:: DATA SHOWN ::
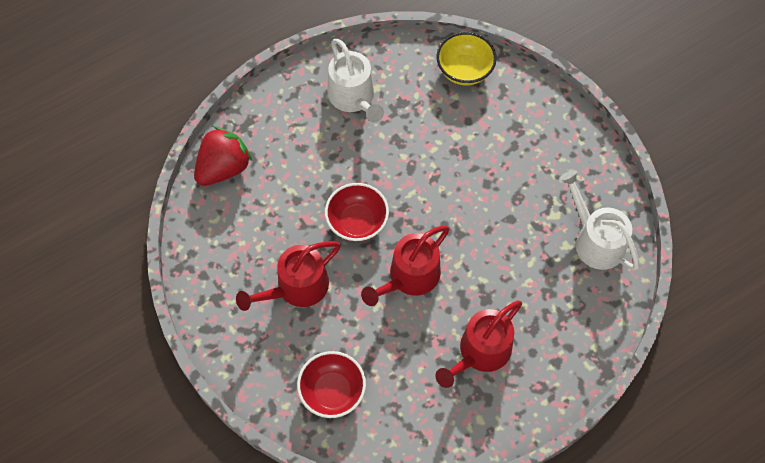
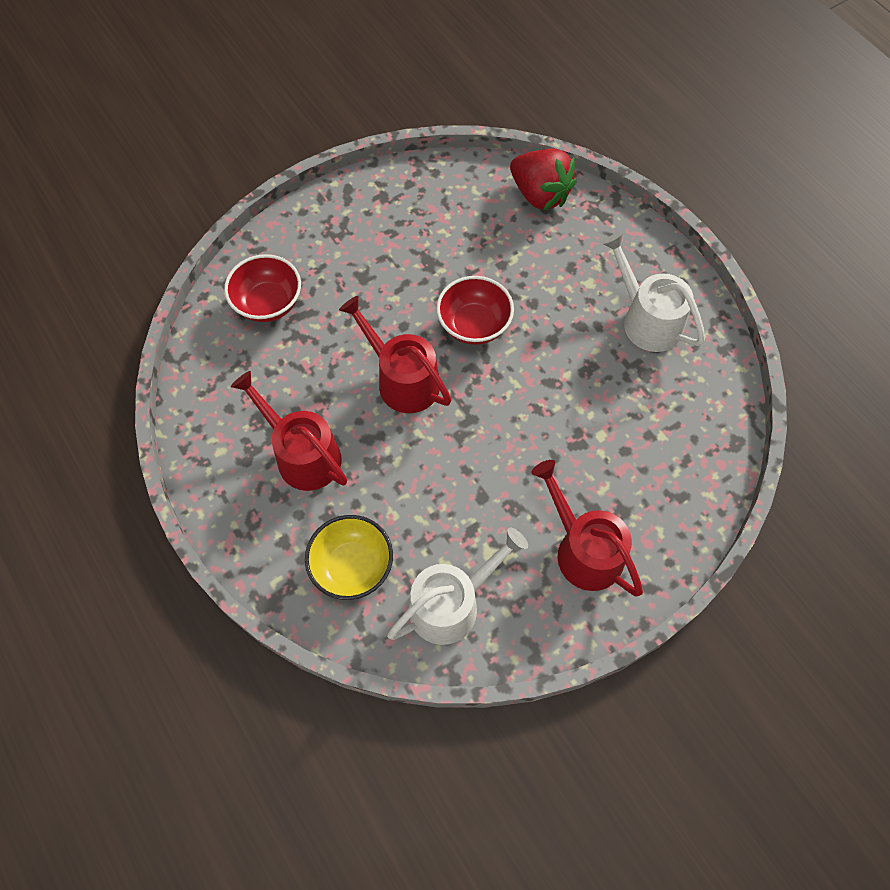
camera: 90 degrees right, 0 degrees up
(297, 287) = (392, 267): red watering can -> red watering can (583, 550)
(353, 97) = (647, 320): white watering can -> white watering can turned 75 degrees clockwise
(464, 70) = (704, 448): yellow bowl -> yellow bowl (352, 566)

:: ABOUT THIS EXERCISE ::
What is needed is the full material, retyped unchanged, with no pictures in it.

:: ANSWER FOR THE TASK ::
camera: 90 degrees right, 0 degrees up
(297, 287) = (392, 267): red watering can -> red watering can (583, 550)
(353, 97) = (647, 320): white watering can -> white watering can turned 75 degrees clockwise
(464, 70) = (704, 448): yellow bowl -> yellow bowl (352, 566)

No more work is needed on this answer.